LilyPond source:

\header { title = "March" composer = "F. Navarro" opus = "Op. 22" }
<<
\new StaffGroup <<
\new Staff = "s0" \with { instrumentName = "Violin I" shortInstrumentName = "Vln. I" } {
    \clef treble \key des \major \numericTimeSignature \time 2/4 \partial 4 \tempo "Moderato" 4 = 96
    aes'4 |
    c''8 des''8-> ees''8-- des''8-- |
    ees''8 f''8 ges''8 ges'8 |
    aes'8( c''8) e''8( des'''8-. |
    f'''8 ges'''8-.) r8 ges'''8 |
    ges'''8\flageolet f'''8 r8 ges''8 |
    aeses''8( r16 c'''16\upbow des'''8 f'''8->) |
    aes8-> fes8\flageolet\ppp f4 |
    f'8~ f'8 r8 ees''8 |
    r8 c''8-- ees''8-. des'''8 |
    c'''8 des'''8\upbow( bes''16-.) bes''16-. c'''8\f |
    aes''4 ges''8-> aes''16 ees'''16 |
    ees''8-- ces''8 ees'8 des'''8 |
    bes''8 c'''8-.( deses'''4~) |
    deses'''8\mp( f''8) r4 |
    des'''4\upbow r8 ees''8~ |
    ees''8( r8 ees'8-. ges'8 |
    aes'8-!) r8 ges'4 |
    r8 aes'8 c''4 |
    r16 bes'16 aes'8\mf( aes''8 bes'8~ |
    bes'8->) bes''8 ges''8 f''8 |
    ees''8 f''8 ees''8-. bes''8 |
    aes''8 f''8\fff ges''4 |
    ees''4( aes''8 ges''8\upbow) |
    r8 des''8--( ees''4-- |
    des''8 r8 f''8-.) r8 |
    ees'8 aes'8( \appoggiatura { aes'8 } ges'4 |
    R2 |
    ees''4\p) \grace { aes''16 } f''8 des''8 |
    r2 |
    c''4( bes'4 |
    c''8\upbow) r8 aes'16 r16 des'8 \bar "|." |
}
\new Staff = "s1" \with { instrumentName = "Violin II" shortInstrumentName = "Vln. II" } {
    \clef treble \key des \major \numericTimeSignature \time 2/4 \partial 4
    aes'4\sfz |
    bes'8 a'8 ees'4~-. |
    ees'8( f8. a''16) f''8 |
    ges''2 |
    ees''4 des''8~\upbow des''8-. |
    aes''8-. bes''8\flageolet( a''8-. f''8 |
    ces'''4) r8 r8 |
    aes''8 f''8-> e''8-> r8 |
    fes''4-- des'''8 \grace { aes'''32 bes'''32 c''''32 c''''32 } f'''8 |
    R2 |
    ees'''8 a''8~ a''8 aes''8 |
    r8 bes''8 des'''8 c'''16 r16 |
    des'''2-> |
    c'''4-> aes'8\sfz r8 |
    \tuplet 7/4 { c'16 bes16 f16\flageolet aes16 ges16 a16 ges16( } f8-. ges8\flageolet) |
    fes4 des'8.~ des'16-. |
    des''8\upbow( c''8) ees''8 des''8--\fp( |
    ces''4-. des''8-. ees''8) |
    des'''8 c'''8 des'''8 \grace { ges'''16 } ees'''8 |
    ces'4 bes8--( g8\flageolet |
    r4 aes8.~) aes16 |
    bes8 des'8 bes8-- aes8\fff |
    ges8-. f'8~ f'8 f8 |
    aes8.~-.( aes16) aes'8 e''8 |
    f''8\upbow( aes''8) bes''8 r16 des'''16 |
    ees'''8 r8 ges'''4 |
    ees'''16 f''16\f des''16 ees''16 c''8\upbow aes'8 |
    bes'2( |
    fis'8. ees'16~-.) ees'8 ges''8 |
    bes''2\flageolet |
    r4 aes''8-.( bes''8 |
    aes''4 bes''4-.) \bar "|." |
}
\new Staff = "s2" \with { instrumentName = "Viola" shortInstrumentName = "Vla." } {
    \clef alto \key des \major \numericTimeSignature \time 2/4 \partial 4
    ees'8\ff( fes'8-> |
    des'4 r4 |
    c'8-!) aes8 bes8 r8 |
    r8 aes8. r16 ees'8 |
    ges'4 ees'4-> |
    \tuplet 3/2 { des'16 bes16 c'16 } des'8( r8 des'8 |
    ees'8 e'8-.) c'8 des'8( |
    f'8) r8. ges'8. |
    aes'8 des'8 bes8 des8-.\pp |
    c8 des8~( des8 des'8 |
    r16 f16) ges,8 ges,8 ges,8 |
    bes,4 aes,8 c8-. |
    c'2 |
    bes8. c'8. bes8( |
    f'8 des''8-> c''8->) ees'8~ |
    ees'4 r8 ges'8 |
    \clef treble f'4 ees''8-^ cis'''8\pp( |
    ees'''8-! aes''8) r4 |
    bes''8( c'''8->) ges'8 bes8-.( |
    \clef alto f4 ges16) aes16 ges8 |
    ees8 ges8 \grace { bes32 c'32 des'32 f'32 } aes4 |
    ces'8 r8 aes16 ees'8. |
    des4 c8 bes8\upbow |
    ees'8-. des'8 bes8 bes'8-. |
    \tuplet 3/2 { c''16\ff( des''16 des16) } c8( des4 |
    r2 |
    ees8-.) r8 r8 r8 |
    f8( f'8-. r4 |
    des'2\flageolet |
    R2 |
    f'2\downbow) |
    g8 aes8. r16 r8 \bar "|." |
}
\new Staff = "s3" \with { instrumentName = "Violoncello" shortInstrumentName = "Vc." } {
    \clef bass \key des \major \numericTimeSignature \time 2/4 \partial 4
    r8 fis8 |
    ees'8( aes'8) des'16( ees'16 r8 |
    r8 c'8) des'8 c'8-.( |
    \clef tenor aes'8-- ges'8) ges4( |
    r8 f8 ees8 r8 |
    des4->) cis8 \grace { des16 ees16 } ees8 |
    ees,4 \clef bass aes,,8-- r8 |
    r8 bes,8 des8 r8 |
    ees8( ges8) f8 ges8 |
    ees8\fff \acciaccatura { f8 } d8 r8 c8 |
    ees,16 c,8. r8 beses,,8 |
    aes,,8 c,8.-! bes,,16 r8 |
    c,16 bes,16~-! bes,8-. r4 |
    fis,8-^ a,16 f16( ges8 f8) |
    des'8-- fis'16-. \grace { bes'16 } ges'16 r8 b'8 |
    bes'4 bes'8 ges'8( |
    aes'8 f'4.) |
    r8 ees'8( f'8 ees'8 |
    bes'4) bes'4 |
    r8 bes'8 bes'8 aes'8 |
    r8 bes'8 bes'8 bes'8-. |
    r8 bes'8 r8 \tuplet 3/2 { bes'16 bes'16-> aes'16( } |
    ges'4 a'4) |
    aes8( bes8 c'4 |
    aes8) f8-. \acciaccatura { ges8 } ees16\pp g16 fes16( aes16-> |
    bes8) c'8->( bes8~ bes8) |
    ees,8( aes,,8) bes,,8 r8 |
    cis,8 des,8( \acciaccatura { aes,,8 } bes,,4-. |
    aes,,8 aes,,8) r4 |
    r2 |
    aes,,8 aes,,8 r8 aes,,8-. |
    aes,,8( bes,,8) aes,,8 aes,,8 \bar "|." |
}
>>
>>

Stated exercise ▸ Return every line of the records that contains the string "acciaccatura". Matching is case-sensitive.

Worked solution ▸
    ees8\fff \acciaccatura { f8 } d8 r8 c8 |
    aes8) f8-. \acciaccatura { ges8 } ees16\pp g16 fes16( aes16-> |
    cis,8 des,8( \acciaccatura { aes,,8 } bes,,4-. |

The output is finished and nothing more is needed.